Somewhere below, one line contains "(394, 383) = (346, 255): pink" and a later line contains "(624, 306) = (337, 440): pink". Output those two lines and everything between them exactly, and nothing else.

**RECORDS SHOWN**:

================================

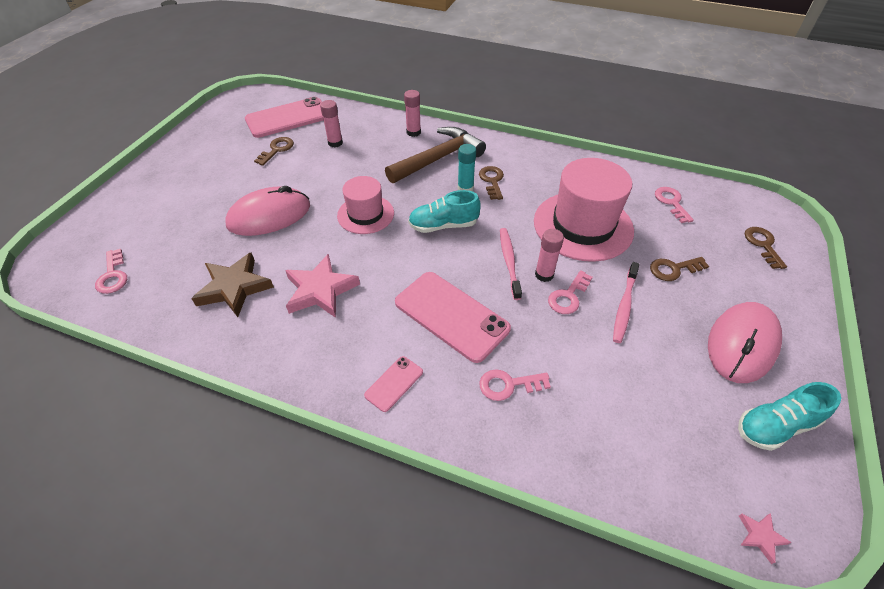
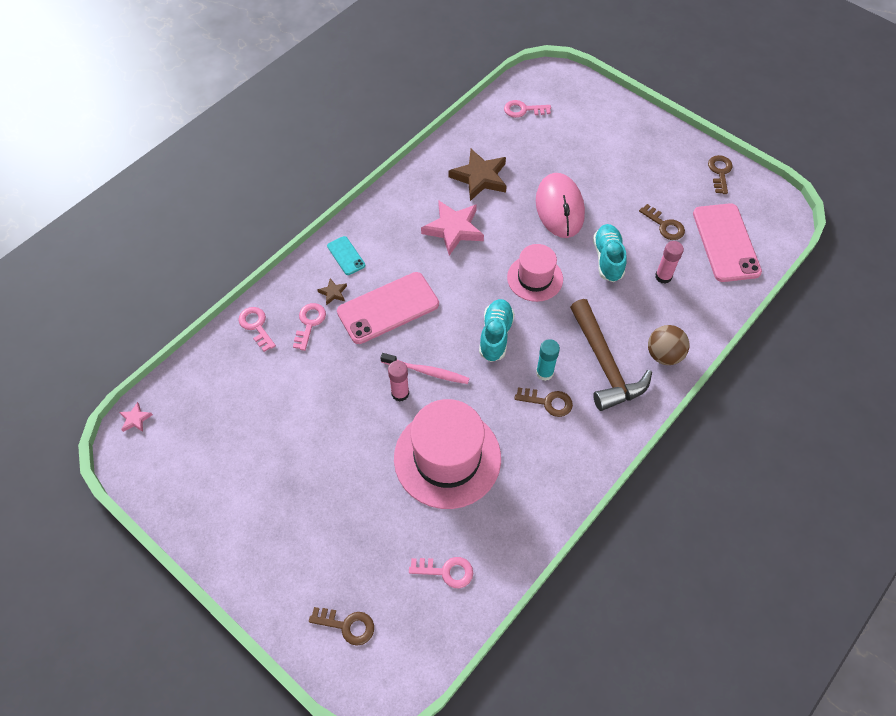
camera: 110 degrees right, 10 degrees up
(394, 383) = (346, 255): pink phone -> turquoise phone
(413, 132) = (664, 355): pink glue stick -> brown ball
(455, 376) = (333, 293): none -> brown star
(568, 296) = (368, 401): pink key -> pink key (256, 326)
(624, 306) = (337, 440): pink toothbrush -> none
(673, 269) = (357, 509): brown key -> brown key (720, 172)
(741, 344) = (256, 511): pink mouse -> none
(775, 426) = (186, 483): turquoise shoe -> turquoise shoe (608, 259)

================================

**RESULT FOR THIS EXERCISE**:
(394, 383) = (346, 255): pink phone -> turquoise phone
(413, 132) = (664, 355): pink glue stick -> brown ball
(455, 376) = (333, 293): none -> brown star
(568, 296) = (368, 401): pink key -> pink key (256, 326)
(624, 306) = (337, 440): pink toothbrush -> none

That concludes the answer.